### Aim of the task
Each line from the first down to the one containing "GAS2 pin DO: B10 -> none" should be returned exactly as it appears below.
··· Dataset records
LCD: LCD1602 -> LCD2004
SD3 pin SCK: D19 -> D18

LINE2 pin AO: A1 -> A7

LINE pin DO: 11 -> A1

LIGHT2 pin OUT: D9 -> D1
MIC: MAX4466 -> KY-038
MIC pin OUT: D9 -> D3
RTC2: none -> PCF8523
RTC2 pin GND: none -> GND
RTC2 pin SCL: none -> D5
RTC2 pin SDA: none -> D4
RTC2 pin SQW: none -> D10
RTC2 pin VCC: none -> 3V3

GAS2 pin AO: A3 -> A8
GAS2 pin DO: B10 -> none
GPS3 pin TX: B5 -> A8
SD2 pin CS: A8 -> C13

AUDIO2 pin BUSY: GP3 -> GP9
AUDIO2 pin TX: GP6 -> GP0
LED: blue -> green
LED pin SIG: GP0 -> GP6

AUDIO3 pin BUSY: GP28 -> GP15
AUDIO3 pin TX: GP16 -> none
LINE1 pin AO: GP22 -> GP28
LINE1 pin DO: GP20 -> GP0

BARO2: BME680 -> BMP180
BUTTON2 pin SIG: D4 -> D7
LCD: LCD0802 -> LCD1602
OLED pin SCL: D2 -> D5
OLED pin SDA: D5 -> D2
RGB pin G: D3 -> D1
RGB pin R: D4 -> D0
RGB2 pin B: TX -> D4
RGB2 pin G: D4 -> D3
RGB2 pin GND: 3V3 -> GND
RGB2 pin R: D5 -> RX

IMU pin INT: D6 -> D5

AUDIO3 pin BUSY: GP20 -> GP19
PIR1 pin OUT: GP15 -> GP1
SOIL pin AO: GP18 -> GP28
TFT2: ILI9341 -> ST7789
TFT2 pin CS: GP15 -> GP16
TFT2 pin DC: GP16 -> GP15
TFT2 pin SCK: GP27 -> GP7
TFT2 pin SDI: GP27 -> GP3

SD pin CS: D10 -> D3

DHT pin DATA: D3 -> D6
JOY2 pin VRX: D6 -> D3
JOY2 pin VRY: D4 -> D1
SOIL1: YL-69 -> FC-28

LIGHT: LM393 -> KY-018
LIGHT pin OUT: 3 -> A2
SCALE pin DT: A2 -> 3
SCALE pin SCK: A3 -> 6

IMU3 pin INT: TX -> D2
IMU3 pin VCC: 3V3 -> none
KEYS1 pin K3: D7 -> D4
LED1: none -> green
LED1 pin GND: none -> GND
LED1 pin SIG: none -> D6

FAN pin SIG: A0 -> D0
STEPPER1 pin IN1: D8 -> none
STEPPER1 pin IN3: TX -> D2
······
### Output
LCD: LCD1602 -> LCD2004
SD3 pin SCK: D19 -> D18

LINE2 pin AO: A1 -> A7

LINE pin DO: 11 -> A1

LIGHT2 pin OUT: D9 -> D1
MIC: MAX4466 -> KY-038
MIC pin OUT: D9 -> D3
RTC2: none -> PCF8523
RTC2 pin GND: none -> GND
RTC2 pin SCL: none -> D5
RTC2 pin SDA: none -> D4
RTC2 pin SQW: none -> D10
RTC2 pin VCC: none -> 3V3

GAS2 pin AO: A3 -> A8
GAS2 pin DO: B10 -> none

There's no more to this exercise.